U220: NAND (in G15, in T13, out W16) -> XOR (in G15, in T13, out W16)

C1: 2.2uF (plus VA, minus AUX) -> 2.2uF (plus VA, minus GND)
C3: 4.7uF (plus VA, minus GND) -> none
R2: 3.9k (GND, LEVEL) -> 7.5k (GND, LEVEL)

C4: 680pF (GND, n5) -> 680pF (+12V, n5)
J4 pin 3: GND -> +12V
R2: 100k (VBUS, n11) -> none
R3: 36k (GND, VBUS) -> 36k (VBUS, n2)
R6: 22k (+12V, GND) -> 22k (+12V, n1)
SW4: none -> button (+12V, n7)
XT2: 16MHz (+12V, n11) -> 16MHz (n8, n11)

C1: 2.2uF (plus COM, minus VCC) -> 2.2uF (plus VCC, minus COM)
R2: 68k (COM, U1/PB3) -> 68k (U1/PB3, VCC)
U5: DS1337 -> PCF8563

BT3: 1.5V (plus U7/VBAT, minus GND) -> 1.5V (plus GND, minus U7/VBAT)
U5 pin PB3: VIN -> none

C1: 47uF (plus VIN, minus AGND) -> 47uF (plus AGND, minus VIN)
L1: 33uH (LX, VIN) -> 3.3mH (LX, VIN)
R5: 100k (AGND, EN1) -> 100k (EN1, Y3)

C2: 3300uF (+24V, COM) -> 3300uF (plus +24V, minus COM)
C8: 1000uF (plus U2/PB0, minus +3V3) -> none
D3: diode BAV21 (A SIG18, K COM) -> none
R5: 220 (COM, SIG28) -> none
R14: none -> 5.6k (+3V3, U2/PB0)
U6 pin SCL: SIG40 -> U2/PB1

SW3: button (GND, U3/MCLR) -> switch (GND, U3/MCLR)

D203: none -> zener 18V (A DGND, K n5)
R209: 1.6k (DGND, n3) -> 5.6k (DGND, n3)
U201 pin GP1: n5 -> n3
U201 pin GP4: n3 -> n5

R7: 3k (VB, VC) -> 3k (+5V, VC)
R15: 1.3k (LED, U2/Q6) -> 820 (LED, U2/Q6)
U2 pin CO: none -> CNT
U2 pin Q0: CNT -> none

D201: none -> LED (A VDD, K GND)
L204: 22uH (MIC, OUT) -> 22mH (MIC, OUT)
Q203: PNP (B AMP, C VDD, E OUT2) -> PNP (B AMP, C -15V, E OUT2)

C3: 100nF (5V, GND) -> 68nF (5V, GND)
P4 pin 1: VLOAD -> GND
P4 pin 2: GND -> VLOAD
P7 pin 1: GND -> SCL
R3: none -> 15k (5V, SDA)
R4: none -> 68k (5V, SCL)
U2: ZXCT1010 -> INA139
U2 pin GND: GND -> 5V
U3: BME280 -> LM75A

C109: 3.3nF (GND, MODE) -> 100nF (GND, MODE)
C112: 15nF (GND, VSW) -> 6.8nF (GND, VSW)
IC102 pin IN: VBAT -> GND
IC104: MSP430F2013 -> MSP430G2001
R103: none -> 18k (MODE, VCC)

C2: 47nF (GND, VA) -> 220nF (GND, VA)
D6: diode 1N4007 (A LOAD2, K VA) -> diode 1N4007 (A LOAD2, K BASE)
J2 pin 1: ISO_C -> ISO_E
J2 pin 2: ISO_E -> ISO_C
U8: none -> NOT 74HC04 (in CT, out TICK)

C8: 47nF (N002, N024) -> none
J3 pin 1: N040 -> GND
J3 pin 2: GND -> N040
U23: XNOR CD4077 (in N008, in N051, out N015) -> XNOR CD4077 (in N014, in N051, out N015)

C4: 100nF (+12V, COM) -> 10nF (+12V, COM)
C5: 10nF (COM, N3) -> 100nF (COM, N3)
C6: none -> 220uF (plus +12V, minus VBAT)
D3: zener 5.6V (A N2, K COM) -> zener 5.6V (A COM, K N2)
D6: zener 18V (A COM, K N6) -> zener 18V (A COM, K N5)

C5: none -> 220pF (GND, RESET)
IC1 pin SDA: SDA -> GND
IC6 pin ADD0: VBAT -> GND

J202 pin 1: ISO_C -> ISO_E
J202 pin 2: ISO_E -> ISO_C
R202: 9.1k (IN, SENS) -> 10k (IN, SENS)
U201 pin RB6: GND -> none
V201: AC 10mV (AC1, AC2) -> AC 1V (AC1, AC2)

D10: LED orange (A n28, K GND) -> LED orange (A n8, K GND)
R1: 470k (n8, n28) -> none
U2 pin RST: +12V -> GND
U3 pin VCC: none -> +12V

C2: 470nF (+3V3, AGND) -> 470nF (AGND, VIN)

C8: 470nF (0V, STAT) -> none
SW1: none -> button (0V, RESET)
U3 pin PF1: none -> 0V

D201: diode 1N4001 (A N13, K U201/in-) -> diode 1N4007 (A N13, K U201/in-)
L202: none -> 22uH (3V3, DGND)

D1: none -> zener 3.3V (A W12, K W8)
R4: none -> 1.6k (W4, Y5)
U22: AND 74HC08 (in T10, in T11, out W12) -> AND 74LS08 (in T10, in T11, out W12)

■ **Problem requirements**
Restate the listing above word for word.

■ **Answer box**
U220: NAND (in G15, in T13, out W16) -> XOR (in G15, in T13, out W16)

C1: 2.2uF (plus VA, minus AUX) -> 2.2uF (plus VA, minus GND)
C3: 4.7uF (plus VA, minus GND) -> none
R2: 3.9k (GND, LEVEL) -> 7.5k (GND, LEVEL)

C4: 680pF (GND, n5) -> 680pF (+12V, n5)
J4 pin 3: GND -> +12V
R2: 100k (VBUS, n11) -> none
R3: 36k (GND, VBUS) -> 36k (VBUS, n2)
R6: 22k (+12V, GND) -> 22k (+12V, n1)
SW4: none -> button (+12V, n7)
XT2: 16MHz (+12V, n11) -> 16MHz (n8, n11)

C1: 2.2uF (plus COM, minus VCC) -> 2.2uF (plus VCC, minus COM)
R2: 68k (COM, U1/PB3) -> 68k (U1/PB3, VCC)
U5: DS1337 -> PCF8563

BT3: 1.5V (plus U7/VBAT, minus GND) -> 1.5V (plus GND, minus U7/VBAT)
U5 pin PB3: VIN -> none

C1: 47uF (plus VIN, minus AGND) -> 47uF (plus AGND, minus VIN)
L1: 33uH (LX, VIN) -> 3.3mH (LX, VIN)
R5: 100k (AGND, EN1) -> 100k (EN1, Y3)

C2: 3300uF (+24V, COM) -> 3300uF (plus +24V, minus COM)
C8: 1000uF (plus U2/PB0, minus +3V3) -> none
D3: diode BAV21 (A SIG18, K COM) -> none
R5: 220 (COM, SIG28) -> none
R14: none -> 5.6k (+3V3, U2/PB0)
U6 pin SCL: SIG40 -> U2/PB1

SW3: button (GND, U3/MCLR) -> switch (GND, U3/MCLR)

D203: none -> zener 18V (A DGND, K n5)
R209: 1.6k (DGND, n3) -> 5.6k (DGND, n3)
U201 pin GP1: n5 -> n3
U201 pin GP4: n3 -> n5

R7: 3k (VB, VC) -> 3k (+5V, VC)
R15: 1.3k (LED, U2/Q6) -> 820 (LED, U2/Q6)
U2 pin CO: none -> CNT
U2 pin Q0: CNT -> none

D201: none -> LED (A VDD, K GND)
L204: 22uH (MIC, OUT) -> 22mH (MIC, OUT)
Q203: PNP (B AMP, C VDD, E OUT2) -> PNP (B AMP, C -15V, E OUT2)

C3: 100nF (5V, GND) -> 68nF (5V, GND)
P4 pin 1: VLOAD -> GND
P4 pin 2: GND -> VLOAD
P7 pin 1: GND -> SCL
R3: none -> 15k (5V, SDA)
R4: none -> 68k (5V, SCL)
U2: ZXCT1010 -> INA139
U2 pin GND: GND -> 5V
U3: BME280 -> LM75A

C109: 3.3nF (GND, MODE) -> 100nF (GND, MODE)
C112: 15nF (GND, VSW) -> 6.8nF (GND, VSW)
IC102 pin IN: VBAT -> GND
IC104: MSP430F2013 -> MSP430G2001
R103: none -> 18k (MODE, VCC)

C2: 47nF (GND, VA) -> 220nF (GND, VA)
D6: diode 1N4007 (A LOAD2, K VA) -> diode 1N4007 (A LOAD2, K BASE)
J2 pin 1: ISO_C -> ISO_E
J2 pin 2: ISO_E -> ISO_C
U8: none -> NOT 74HC04 (in CT, out TICK)

C8: 47nF (N002, N024) -> none
J3 pin 1: N040 -> GND
J3 pin 2: GND -> N040
U23: XNOR CD4077 (in N008, in N051, out N015) -> XNOR CD4077 (in N014, in N051, out N015)

C4: 100nF (+12V, COM) -> 10nF (+12V, COM)
C5: 10nF (COM, N3) -> 100nF (COM, N3)
C6: none -> 220uF (plus +12V, minus VBAT)
D3: zener 5.6V (A N2, K COM) -> zener 5.6V (A COM, K N2)
D6: zener 18V (A COM, K N6) -> zener 18V (A COM, K N5)

C5: none -> 220pF (GND, RESET)
IC1 pin SDA: SDA -> GND
IC6 pin ADD0: VBAT -> GND

J202 pin 1: ISO_C -> ISO_E
J202 pin 2: ISO_E -> ISO_C
R202: 9.1k (IN, SENS) -> 10k (IN, SENS)
U201 pin RB6: GND -> none
V201: AC 10mV (AC1, AC2) -> AC 1V (AC1, AC2)

D10: LED orange (A n28, K GND) -> LED orange (A n8, K GND)
R1: 470k (n8, n28) -> none
U2 pin RST: +12V -> GND
U3 pin VCC: none -> +12V

C2: 470nF (+3V3, AGND) -> 470nF (AGND, VIN)

C8: 470nF (0V, STAT) -> none
SW1: none -> button (0V, RESET)
U3 pin PF1: none -> 0V

D201: diode 1N4001 (A N13, K U201/in-) -> diode 1N4007 (A N13, K U201/in-)
L202: none -> 22uH (3V3, DGND)

D1: none -> zener 3.3V (A W12, K W8)
R4: none -> 1.6k (W4, Y5)
U22: AND 74HC08 (in T10, in T11, out W12) -> AND 74LS08 (in T10, in T11, out W12)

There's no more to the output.